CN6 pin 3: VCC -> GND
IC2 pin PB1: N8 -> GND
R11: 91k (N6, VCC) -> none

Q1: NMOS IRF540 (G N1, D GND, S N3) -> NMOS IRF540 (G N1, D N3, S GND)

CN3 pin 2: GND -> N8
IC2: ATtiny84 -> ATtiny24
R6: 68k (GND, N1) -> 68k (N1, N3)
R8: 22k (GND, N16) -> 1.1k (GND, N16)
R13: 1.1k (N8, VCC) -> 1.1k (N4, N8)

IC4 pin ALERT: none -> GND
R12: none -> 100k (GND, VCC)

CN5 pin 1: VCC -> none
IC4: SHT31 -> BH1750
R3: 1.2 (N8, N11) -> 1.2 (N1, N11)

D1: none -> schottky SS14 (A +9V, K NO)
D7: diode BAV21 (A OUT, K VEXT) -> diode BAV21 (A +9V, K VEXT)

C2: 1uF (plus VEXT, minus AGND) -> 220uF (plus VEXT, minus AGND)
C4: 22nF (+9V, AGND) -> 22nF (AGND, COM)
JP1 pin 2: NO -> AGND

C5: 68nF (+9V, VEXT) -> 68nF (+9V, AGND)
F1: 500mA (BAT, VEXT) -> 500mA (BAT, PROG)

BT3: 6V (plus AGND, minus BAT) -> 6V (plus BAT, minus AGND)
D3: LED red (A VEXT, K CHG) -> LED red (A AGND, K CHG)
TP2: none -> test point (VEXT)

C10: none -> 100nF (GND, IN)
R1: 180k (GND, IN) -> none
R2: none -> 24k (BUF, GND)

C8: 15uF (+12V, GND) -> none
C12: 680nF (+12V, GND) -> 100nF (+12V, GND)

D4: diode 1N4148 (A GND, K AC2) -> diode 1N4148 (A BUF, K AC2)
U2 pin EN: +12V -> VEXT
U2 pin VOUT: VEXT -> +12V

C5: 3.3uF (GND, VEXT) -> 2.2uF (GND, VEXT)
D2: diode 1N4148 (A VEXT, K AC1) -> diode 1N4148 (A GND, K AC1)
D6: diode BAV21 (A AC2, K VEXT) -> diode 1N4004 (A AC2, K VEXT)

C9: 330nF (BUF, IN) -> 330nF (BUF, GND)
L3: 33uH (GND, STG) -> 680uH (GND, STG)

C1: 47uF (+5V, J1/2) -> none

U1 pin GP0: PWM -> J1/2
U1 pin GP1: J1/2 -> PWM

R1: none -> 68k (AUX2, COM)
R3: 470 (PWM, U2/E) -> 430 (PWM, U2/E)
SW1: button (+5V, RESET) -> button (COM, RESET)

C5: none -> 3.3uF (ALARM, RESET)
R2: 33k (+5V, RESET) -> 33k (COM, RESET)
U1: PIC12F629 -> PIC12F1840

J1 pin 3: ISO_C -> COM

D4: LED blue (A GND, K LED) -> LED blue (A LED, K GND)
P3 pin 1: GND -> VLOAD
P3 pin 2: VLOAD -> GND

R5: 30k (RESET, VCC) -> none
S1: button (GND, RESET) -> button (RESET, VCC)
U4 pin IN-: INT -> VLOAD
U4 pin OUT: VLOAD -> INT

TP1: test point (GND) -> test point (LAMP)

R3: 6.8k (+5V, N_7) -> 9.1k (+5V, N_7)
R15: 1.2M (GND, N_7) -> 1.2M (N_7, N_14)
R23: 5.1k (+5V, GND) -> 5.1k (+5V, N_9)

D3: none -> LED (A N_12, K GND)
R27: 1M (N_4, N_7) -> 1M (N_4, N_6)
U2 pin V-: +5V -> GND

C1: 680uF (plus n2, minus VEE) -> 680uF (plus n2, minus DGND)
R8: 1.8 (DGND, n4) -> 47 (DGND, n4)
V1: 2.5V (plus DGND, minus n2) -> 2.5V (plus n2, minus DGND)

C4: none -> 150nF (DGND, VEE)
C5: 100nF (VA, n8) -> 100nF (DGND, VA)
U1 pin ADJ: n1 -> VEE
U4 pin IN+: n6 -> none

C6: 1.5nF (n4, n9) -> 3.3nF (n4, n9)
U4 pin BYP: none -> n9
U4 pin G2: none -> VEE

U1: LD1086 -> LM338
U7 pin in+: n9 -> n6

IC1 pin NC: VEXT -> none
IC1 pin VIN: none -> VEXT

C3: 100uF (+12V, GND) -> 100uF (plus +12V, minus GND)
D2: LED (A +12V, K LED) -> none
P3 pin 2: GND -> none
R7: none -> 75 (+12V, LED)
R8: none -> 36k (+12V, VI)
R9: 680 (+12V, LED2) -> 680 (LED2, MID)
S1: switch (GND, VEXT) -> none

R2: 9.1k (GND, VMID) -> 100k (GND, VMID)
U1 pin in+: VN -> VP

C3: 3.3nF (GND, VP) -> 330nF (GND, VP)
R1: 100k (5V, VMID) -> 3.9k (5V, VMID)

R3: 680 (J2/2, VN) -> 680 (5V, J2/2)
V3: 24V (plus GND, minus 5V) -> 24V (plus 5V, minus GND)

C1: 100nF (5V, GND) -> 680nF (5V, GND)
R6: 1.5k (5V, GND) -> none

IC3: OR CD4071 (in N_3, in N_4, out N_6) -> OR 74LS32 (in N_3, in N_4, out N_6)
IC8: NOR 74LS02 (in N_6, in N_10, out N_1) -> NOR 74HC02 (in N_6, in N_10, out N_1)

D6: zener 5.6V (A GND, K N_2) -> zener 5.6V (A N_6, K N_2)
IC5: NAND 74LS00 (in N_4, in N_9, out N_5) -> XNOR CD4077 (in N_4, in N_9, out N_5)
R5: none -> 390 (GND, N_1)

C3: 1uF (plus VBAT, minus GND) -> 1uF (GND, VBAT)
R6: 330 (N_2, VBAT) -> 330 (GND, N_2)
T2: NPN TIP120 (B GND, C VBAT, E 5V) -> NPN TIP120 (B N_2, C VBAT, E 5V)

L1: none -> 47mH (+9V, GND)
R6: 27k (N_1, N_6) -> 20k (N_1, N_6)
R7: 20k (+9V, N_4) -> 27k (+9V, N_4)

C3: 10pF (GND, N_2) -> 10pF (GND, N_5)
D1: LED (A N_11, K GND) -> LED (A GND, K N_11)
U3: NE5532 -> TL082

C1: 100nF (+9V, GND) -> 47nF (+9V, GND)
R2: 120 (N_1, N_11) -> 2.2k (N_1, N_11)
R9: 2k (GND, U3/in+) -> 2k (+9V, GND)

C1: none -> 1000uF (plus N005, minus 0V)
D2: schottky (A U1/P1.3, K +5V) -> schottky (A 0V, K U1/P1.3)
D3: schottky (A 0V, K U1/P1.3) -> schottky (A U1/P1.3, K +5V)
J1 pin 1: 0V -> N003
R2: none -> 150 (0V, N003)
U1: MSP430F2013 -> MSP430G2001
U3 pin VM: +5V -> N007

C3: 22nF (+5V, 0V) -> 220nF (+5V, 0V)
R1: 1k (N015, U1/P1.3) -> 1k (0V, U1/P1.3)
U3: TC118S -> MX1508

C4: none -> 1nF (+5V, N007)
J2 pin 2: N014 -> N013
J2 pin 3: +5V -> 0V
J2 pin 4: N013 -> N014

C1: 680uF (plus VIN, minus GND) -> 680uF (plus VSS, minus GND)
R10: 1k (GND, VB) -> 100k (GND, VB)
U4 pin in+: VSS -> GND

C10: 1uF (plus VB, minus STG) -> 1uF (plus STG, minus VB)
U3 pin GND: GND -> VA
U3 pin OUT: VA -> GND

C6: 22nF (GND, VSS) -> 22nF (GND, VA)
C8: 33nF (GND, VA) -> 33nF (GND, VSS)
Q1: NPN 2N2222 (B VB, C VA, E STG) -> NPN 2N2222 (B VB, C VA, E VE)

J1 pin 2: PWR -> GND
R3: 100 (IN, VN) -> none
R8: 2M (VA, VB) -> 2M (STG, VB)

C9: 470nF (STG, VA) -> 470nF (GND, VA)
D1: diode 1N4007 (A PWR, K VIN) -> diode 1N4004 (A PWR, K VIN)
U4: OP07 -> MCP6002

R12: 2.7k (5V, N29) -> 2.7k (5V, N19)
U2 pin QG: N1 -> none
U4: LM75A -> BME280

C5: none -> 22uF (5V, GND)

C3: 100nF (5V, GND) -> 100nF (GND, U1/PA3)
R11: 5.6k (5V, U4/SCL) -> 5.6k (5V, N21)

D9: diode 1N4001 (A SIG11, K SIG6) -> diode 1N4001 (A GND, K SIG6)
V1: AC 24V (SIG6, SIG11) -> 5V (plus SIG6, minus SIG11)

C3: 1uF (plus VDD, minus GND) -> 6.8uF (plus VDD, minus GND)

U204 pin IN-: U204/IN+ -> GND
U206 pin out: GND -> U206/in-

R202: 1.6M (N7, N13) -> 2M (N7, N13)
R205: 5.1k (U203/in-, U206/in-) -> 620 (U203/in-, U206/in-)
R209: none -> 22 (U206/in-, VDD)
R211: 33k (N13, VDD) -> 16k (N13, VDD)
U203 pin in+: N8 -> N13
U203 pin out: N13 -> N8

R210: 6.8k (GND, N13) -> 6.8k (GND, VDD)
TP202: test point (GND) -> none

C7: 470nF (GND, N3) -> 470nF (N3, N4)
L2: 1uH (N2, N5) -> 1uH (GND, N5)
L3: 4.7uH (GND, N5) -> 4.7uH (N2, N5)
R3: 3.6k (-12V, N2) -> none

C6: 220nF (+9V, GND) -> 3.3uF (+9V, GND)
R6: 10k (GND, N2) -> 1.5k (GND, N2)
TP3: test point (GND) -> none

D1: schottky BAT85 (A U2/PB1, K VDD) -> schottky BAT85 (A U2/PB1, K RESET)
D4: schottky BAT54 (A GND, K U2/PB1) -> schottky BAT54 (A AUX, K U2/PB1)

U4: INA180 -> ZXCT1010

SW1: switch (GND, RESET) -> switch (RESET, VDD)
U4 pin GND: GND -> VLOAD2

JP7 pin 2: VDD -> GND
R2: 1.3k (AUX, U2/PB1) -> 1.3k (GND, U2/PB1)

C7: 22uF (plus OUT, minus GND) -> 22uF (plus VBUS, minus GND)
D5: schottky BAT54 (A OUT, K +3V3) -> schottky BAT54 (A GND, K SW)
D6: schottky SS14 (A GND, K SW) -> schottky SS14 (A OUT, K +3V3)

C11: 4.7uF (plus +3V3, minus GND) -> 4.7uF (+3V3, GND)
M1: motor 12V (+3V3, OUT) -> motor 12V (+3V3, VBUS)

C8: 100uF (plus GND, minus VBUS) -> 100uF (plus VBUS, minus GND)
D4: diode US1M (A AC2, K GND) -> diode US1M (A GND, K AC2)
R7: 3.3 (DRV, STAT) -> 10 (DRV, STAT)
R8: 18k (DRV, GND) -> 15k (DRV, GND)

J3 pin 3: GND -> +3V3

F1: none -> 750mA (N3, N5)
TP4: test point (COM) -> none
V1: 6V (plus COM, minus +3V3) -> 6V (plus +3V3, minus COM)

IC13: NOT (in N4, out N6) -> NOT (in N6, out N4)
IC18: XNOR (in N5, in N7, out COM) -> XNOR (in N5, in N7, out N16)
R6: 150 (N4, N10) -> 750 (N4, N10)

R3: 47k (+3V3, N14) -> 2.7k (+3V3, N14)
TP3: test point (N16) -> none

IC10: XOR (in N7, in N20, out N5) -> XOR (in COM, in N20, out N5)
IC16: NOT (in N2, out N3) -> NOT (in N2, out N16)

----

• _ASSIGNED TASK_
Write down again, exactly as given, only the lines above that fall from the line with "U3: TC118S -> MX1508" to the line with "JP7 pin 2: VDD -> GND", inclusive.

• _REPLY_
U3: TC118S -> MX1508

C4: none -> 1nF (+5V, N007)
J2 pin 2: N014 -> N013
J2 pin 3: +5V -> 0V
J2 pin 4: N013 -> N014

C1: 680uF (plus VIN, minus GND) -> 680uF (plus VSS, minus GND)
R10: 1k (GND, VB) -> 100k (GND, VB)
U4 pin in+: VSS -> GND

C10: 1uF (plus VB, minus STG) -> 1uF (plus STG, minus VB)
U3 pin GND: GND -> VA
U3 pin OUT: VA -> GND

C6: 22nF (GND, VSS) -> 22nF (GND, VA)
C8: 33nF (GND, VA) -> 33nF (GND, VSS)
Q1: NPN 2N2222 (B VB, C VA, E STG) -> NPN 2N2222 (B VB, C VA, E VE)

J1 pin 2: PWR -> GND
R3: 100 (IN, VN) -> none
R8: 2M (VA, VB) -> 2M (STG, VB)

C9: 470nF (STG, VA) -> 470nF (GND, VA)
D1: diode 1N4007 (A PWR, K VIN) -> diode 1N4004 (A PWR, K VIN)
U4: OP07 -> MCP6002

R12: 2.7k (5V, N29) -> 2.7k (5V, N19)
U2 pin QG: N1 -> none
U4: LM75A -> BME280

C5: none -> 22uF (5V, GND)

C3: 100nF (5V, GND) -> 100nF (GND, U1/PA3)
R11: 5.6k (5V, U4/SCL) -> 5.6k (5V, N21)

D9: diode 1N4001 (A SIG11, K SIG6) -> diode 1N4001 (A GND, K SIG6)
V1: AC 24V (SIG6, SIG11) -> 5V (plus SIG6, minus SIG11)

C3: 1uF (plus VDD, minus GND) -> 6.8uF (plus VDD, minus GND)

U204 pin IN-: U204/IN+ -> GND
U206 pin out: GND -> U206/in-

R202: 1.6M (N7, N13) -> 2M (N7, N13)
R205: 5.1k (U203/in-, U206/in-) -> 620 (U203/in-, U206/in-)
R209: none -> 22 (U206/in-, VDD)
R211: 33k (N13, VDD) -> 16k (N13, VDD)
U203 pin in+: N8 -> N13
U203 pin out: N13 -> N8

R210: 6.8k (GND, N13) -> 6.8k (GND, VDD)
TP202: test point (GND) -> none

C7: 470nF (GND, N3) -> 470nF (N3, N4)
L2: 1uH (N2, N5) -> 1uH (GND, N5)
L3: 4.7uH (GND, N5) -> 4.7uH (N2, N5)
R3: 3.6k (-12V, N2) -> none

C6: 220nF (+9V, GND) -> 3.3uF (+9V, GND)
R6: 10k (GND, N2) -> 1.5k (GND, N2)
TP3: test point (GND) -> none

D1: schottky BAT85 (A U2/PB1, K VDD) -> schottky BAT85 (A U2/PB1, K RESET)
D4: schottky BAT54 (A GND, K U2/PB1) -> schottky BAT54 (A AUX, K U2/PB1)

U4: INA180 -> ZXCT1010

SW1: switch (GND, RESET) -> switch (RESET, VDD)
U4 pin GND: GND -> VLOAD2

JP7 pin 2: VDD -> GND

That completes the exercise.